REQUIRED ACTION :: Copy out every one of the records below word for word, with nothing left out or changed.

Saved entries:
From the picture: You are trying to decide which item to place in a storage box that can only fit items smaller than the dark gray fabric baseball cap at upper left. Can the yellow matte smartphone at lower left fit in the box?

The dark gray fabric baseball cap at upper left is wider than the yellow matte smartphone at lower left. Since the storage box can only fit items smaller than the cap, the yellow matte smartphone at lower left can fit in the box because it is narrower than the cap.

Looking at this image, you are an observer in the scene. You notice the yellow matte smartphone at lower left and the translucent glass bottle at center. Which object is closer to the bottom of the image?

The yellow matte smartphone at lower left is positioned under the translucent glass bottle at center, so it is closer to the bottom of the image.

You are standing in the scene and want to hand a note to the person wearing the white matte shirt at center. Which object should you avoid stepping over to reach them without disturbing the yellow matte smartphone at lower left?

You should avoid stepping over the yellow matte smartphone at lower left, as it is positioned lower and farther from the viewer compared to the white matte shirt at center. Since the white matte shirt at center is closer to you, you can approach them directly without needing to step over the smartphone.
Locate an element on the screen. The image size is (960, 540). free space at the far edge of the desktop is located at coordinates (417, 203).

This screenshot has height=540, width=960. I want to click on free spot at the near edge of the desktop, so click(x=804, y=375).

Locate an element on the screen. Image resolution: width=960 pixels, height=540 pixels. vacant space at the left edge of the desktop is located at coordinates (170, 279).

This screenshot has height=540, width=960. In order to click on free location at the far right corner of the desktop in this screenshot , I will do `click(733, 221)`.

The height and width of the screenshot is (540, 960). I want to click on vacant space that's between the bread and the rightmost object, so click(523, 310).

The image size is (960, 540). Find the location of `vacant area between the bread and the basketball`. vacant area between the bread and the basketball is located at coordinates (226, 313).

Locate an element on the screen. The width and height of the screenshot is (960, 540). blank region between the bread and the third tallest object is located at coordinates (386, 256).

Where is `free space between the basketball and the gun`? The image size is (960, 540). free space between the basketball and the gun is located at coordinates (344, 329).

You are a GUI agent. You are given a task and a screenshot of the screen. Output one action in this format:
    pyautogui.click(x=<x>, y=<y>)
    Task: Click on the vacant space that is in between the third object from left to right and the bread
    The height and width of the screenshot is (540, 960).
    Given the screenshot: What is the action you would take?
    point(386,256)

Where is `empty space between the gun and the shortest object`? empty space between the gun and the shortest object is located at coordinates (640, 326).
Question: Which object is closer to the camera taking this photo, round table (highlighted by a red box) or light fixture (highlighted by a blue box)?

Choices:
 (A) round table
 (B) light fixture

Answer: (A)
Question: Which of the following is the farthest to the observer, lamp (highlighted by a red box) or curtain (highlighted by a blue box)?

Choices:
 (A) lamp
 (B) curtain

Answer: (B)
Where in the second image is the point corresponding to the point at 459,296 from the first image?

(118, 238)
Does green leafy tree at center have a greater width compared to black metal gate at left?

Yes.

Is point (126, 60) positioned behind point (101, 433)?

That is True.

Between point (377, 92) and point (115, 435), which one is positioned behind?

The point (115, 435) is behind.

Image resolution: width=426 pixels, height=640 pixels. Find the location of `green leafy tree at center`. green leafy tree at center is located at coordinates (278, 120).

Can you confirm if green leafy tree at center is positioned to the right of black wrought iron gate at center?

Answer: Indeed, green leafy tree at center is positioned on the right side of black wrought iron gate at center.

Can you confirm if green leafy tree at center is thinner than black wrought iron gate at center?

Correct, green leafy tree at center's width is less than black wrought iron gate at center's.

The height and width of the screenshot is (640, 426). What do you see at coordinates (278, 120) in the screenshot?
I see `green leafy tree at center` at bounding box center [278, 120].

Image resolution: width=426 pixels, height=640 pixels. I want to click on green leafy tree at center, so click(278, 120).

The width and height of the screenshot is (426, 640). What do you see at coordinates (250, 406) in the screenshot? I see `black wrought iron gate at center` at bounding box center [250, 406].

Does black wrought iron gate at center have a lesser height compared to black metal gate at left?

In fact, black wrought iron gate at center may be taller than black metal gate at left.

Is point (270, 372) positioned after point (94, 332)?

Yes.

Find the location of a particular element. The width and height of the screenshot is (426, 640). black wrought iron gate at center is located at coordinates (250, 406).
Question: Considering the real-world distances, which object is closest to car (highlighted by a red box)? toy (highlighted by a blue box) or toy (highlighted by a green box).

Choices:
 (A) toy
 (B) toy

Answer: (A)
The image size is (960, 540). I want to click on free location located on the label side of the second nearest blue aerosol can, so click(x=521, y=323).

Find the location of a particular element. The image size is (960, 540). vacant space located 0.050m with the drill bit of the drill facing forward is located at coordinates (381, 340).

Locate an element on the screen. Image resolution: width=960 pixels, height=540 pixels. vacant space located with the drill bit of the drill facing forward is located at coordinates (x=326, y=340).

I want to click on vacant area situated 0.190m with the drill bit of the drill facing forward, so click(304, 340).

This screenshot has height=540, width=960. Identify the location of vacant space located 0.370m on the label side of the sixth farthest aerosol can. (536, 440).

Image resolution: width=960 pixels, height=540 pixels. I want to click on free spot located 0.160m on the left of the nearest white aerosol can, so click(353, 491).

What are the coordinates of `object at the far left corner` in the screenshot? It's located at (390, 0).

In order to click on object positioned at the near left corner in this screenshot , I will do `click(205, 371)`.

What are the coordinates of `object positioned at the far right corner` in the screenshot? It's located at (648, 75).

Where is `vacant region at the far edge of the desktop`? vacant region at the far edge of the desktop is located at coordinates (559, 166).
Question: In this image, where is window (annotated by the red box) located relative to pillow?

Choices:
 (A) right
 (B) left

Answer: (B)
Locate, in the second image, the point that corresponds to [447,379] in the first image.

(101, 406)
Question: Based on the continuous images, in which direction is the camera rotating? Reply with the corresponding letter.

RESULT ::
From the picture: You are trying to decide which item to place in a storage box that can only fit items smaller than the dark gray fabric baseball cap at upper left. Can the yellow matte smartphone at lower left fit in the box?

The dark gray fabric baseball cap at upper left is wider than the yellow matte smartphone at lower left. Since the storage box can only fit items smaller than the cap, the yellow matte smartphone at lower left can fit in the box because it is narrower than the cap.

Looking at this image, you are an observer in the scene. You notice the yellow matte smartphone at lower left and the translucent glass bottle at center. Which object is closer to the bottom of the image?

The yellow matte smartphone at lower left is positioned under the translucent glass bottle at center, so it is closer to the bottom of the image.

You are standing in the scene and want to hand a note to the person wearing the white matte shirt at center. Which object should you avoid stepping over to reach them without disturbing the yellow matte smartphone at lower left?

You should avoid stepping over the yellow matte smartphone at lower left, as it is positioned lower and farther from the viewer compared to the white matte shirt at center. Since the white matte shirt at center is closer to you, you can approach them directly without needing to step over the smartphone.
Locate an element on the screen. The image size is (960, 540). free space at the far edge of the desktop is located at coordinates (417, 203).

This screenshot has height=540, width=960. I want to click on free spot at the near edge of the desktop, so click(x=804, y=375).

Locate an element on the screen. Image resolution: width=960 pixels, height=540 pixels. vacant space at the left edge of the desktop is located at coordinates (170, 279).

This screenshot has height=540, width=960. In order to click on free location at the far right corner of the desktop in this screenshot , I will do `click(733, 221)`.

The height and width of the screenshot is (540, 960). I want to click on vacant space that's between the bread and the rightmost object, so click(523, 310).

The image size is (960, 540). Find the location of `vacant area between the bread and the basketball`. vacant area between the bread and the basketball is located at coordinates (226, 313).

Locate an element on the screen. The width and height of the screenshot is (960, 540). blank region between the bread and the third tallest object is located at coordinates (386, 256).

Where is `free space between the basketball and the gun`? The image size is (960, 540). free space between the basketball and the gun is located at coordinates (344, 329).

You are a GUI agent. You are given a task and a screenshot of the screen. Output one action in this format:
    pyautogui.click(x=<x>, y=<y>)
    Task: Click on the vacant space that is in between the third object from left to right and the bread
    The height and width of the screenshot is (540, 960).
    Given the screenshot: What is the action you would take?
    point(386,256)

Where is `empty space between the gun and the shortest object`? empty space between the gun and the shortest object is located at coordinates (640, 326).
Question: Which object is closer to the camera taking this photo, round table (highlighted by a red box) or light fixture (highlighted by a blue box)?

Choices:
 (A) round table
 (B) light fixture

Answer: (A)
Question: Which of the following is the farthest to the observer, lamp (highlighted by a red box) or curtain (highlighted by a blue box)?

Choices:
 (A) lamp
 (B) curtain

Answer: (B)
Where in the second image is the point corresponding to the point at 459,296 from the first image?

(118, 238)
Does green leafy tree at center have a greater width compared to black metal gate at left?

Yes.

Is point (126, 60) positioned behind point (101, 433)?

That is True.

Between point (377, 92) and point (115, 435), which one is positioned behind?

The point (115, 435) is behind.

Image resolution: width=426 pixels, height=640 pixels. Find the location of `green leafy tree at center`. green leafy tree at center is located at coordinates (278, 120).

Can you confirm if green leafy tree at center is positioned to the right of black wrought iron gate at center?

Answer: Indeed, green leafy tree at center is positioned on the right side of black wrought iron gate at center.

Can you confirm if green leafy tree at center is thinner than black wrought iron gate at center?

Correct, green leafy tree at center's width is less than black wrought iron gate at center's.

The height and width of the screenshot is (640, 426). What do you see at coordinates (278, 120) in the screenshot?
I see `green leafy tree at center` at bounding box center [278, 120].

Image resolution: width=426 pixels, height=640 pixels. I want to click on green leafy tree at center, so click(278, 120).

The width and height of the screenshot is (426, 640). What do you see at coordinates (250, 406) in the screenshot? I see `black wrought iron gate at center` at bounding box center [250, 406].

Does black wrought iron gate at center have a lesser height compared to black metal gate at left?

In fact, black wrought iron gate at center may be taller than black metal gate at left.

Is point (270, 372) positioned after point (94, 332)?

Yes.

Find the location of a particular element. The width and height of the screenshot is (426, 640). black wrought iron gate at center is located at coordinates (250, 406).
Question: Considering the real-world distances, which object is closest to car (highlighted by a red box)? toy (highlighted by a blue box) or toy (highlighted by a green box).

Choices:
 (A) toy
 (B) toy

Answer: (A)
The image size is (960, 540). I want to click on free location located on the label side of the second nearest blue aerosol can, so click(x=521, y=323).

Find the location of a particular element. The image size is (960, 540). vacant space located 0.050m with the drill bit of the drill facing forward is located at coordinates (381, 340).

Locate an element on the screen. Image resolution: width=960 pixels, height=540 pixels. vacant space located with the drill bit of the drill facing forward is located at coordinates (x=326, y=340).

I want to click on vacant area situated 0.190m with the drill bit of the drill facing forward, so click(304, 340).

This screenshot has height=540, width=960. Identify the location of vacant space located 0.370m on the label side of the sixth farthest aerosol can. (536, 440).

Image resolution: width=960 pixels, height=540 pixels. I want to click on free spot located 0.160m on the left of the nearest white aerosol can, so click(353, 491).

What are the coordinates of `object at the far left corner` in the screenshot? It's located at (390, 0).

In order to click on object positioned at the near left corner in this screenshot , I will do `click(205, 371)`.

What are the coordinates of `object positioned at the far right corner` in the screenshot? It's located at (648, 75).

Where is `vacant region at the far edge of the desktop`? vacant region at the far edge of the desktop is located at coordinates (559, 166).
Question: In this image, where is window (annotated by the red box) located relative to pillow?

Choices:
 (A) right
 (B) left

Answer: (B)
Locate, in the second image, the point that corresponds to [447,379] in the first image.

(101, 406)
Question: Based on the continuous images, in which direction is the camera rotating? Reply with the corresponding letter.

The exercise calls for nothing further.